Copy exactly and only the lines running from the one that contains "none -> grey round brick J5 level 1" to the final line of the data below, without the pictures.

*** Opening of Data for processing ***

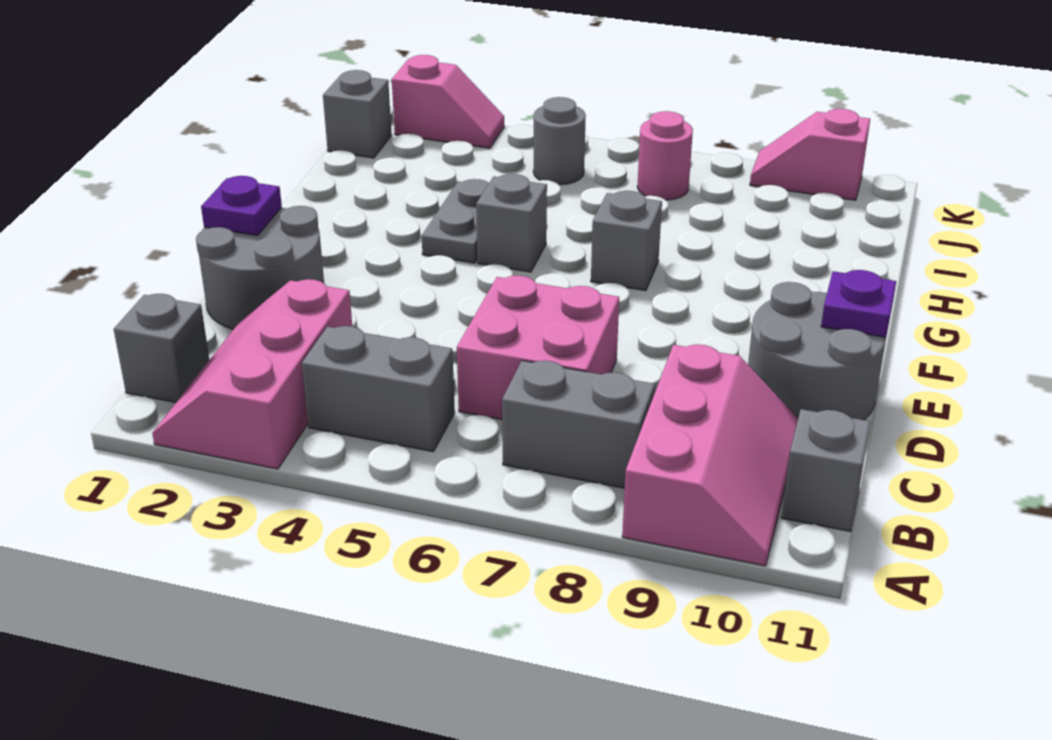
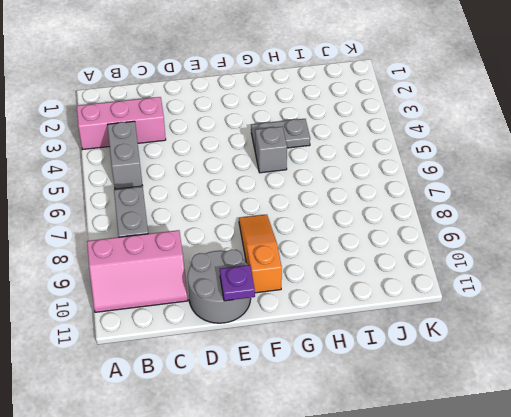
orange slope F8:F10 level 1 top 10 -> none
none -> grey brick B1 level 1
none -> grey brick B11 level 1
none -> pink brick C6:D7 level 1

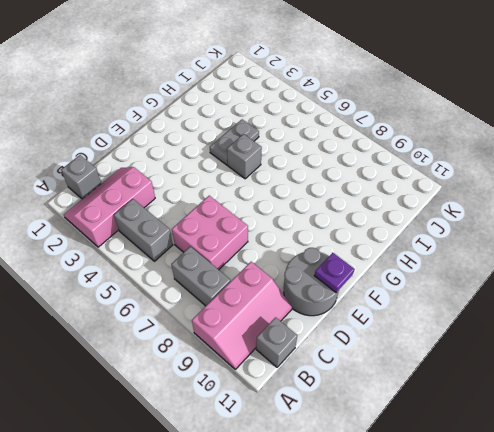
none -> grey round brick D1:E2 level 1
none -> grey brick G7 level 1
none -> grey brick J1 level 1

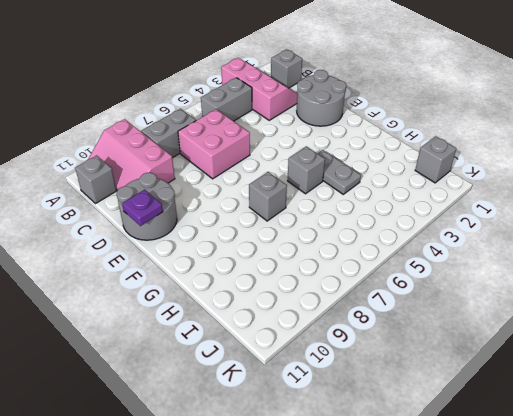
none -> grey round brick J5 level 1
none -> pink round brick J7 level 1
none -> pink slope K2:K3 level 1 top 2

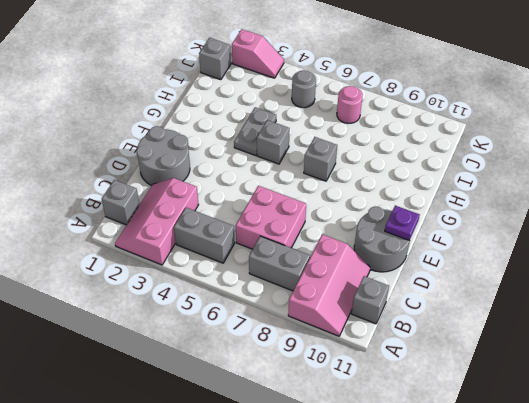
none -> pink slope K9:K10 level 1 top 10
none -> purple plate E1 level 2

*** Close of Data for processing ***

*Exercise output*:
none -> grey round brick J5 level 1
none -> pink round brick J7 level 1
none -> pink slope K2:K3 level 1 top 2

none -> pink slope K9:K10 level 1 top 10
none -> purple plate E1 level 2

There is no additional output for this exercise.